Objective
Reproduce every line of the items below verbatim.

Data excerpts
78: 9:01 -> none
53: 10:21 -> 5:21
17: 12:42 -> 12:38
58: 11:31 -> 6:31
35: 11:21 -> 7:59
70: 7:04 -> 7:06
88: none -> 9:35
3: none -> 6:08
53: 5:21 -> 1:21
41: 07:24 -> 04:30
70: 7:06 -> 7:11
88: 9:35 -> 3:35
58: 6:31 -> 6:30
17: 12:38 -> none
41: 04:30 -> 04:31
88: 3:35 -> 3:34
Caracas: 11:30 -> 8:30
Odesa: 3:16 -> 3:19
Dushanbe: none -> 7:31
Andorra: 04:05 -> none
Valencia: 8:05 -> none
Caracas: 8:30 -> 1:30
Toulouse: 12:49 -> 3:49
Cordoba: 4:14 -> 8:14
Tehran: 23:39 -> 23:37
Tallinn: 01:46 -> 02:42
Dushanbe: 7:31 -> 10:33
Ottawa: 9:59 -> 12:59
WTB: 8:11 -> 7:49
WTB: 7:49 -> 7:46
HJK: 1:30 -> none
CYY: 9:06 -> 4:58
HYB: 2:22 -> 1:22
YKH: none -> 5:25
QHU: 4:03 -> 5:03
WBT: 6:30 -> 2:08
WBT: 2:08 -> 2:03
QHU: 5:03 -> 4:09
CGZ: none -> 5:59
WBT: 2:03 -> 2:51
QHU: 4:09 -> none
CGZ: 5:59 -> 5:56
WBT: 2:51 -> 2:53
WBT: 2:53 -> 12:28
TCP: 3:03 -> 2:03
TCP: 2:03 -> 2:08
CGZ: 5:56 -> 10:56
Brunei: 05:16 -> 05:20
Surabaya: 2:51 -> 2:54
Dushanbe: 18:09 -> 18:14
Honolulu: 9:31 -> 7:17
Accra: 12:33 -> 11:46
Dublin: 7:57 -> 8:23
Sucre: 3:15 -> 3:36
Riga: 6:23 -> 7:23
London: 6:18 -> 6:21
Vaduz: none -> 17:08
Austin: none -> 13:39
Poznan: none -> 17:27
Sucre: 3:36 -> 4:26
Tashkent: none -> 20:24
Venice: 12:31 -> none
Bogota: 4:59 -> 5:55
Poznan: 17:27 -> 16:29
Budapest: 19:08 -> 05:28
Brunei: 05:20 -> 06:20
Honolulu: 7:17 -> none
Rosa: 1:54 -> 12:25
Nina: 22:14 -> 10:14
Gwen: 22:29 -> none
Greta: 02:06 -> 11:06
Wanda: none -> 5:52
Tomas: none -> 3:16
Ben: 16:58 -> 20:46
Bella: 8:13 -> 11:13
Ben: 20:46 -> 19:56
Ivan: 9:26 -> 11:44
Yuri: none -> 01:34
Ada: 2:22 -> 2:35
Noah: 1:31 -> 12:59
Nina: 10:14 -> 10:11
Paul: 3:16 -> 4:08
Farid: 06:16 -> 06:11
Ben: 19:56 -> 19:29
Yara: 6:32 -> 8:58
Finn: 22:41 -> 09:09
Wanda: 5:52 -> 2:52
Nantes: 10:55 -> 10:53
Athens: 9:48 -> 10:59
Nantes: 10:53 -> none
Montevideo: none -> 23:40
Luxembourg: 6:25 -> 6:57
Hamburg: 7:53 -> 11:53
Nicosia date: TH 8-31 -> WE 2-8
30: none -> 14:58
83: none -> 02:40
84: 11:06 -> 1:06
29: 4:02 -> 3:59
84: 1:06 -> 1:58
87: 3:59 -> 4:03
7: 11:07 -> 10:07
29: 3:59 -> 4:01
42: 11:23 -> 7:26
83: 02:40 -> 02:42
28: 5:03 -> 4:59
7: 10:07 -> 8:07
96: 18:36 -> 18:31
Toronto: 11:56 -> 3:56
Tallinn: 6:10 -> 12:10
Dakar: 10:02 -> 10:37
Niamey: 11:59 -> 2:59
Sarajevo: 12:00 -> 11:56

Output below
78: 9:01 -> none
53: 10:21 -> 5:21
17: 12:42 -> 12:38
58: 11:31 -> 6:31
35: 11:21 -> 7:59
70: 7:04 -> 7:06
88: none -> 9:35
3: none -> 6:08
53: 5:21 -> 1:21
41: 07:24 -> 04:30
70: 7:06 -> 7:11
88: 9:35 -> 3:35
58: 6:31 -> 6:30
17: 12:38 -> none
41: 04:30 -> 04:31
88: 3:35 -> 3:34
Caracas: 11:30 -> 8:30
Odesa: 3:16 -> 3:19
Dushanbe: none -> 7:31
Andorra: 04:05 -> none
Valencia: 8:05 -> none
Caracas: 8:30 -> 1:30
Toulouse: 12:49 -> 3:49
Cordoba: 4:14 -> 8:14
Tehran: 23:39 -> 23:37
Tallinn: 01:46 -> 02:42
Dushanbe: 7:31 -> 10:33
Ottawa: 9:59 -> 12:59
WTB: 8:11 -> 7:49
WTB: 7:49 -> 7:46
HJK: 1:30 -> none
CYY: 9:06 -> 4:58
HYB: 2:22 -> 1:22
YKH: none -> 5:25
QHU: 4:03 -> 5:03
WBT: 6:30 -> 2:08
WBT: 2:08 -> 2:03
QHU: 5:03 -> 4:09
CGZ: none -> 5:59
WBT: 2:03 -> 2:51
QHU: 4:09 -> none
CGZ: 5:59 -> 5:56
WBT: 2:51 -> 2:53
WBT: 2:53 -> 12:28
TCP: 3:03 -> 2:03
TCP: 2:03 -> 2:08
CGZ: 5:56 -> 10:56
Brunei: 05:16 -> 05:20
Surabaya: 2:51 -> 2:54
Dushanbe: 18:09 -> 18:14
Honolulu: 9:31 -> 7:17
Accra: 12:33 -> 11:46
Dublin: 7:57 -> 8:23
Sucre: 3:15 -> 3:36
Riga: 6:23 -> 7:23
London: 6:18 -> 6:21
Vaduz: none -> 17:08
Austin: none -> 13:39
Poznan: none -> 17:27
Sucre: 3:36 -> 4:26
Tashkent: none -> 20:24
Venice: 12:31 -> none
Bogota: 4:59 -> 5:55
Poznan: 17:27 -> 16:29
Budapest: 19:08 -> 05:28
Brunei: 05:20 -> 06:20
Honolulu: 7:17 -> none
Rosa: 1:54 -> 12:25
Nina: 22:14 -> 10:14
Gwen: 22:29 -> none
Greta: 02:06 -> 11:06
Wanda: none -> 5:52
Tomas: none -> 3:16
Ben: 16:58 -> 20:46
Bella: 8:13 -> 11:13
Ben: 20:46 -> 19:56
Ivan: 9:26 -> 11:44
Yuri: none -> 01:34
Ada: 2:22 -> 2:35
Noah: 1:31 -> 12:59
Nina: 10:14 -> 10:11
Paul: 3:16 -> 4:08
Farid: 06:16 -> 06:11
Ben: 19:56 -> 19:29
Yara: 6:32 -> 8:58
Finn: 22:41 -> 09:09
Wanda: 5:52 -> 2:52
Nantes: 10:55 -> 10:53
Athens: 9:48 -> 10:59
Nantes: 10:53 -> none
Montevideo: none -> 23:40
Luxembourg: 6:25 -> 6:57
Hamburg: 7:53 -> 11:53
Nicosia date: TH 8-31 -> WE 2-8
30: none -> 14:58
83: none -> 02:40
84: 11:06 -> 1:06
29: 4:02 -> 3:59
84: 1:06 -> 1:58
87: 3:59 -> 4:03
7: 11:07 -> 10:07
29: 3:59 -> 4:01
42: 11:23 -> 7:26
83: 02:40 -> 02:42
28: 5:03 -> 4:59
7: 10:07 -> 8:07
96: 18:36 -> 18:31
Toronto: 11:56 -> 3:56
Tallinn: 6:10 -> 12:10
Dakar: 10:02 -> 10:37
Niamey: 11:59 -> 2:59
Sarajevo: 12:00 -> 11:56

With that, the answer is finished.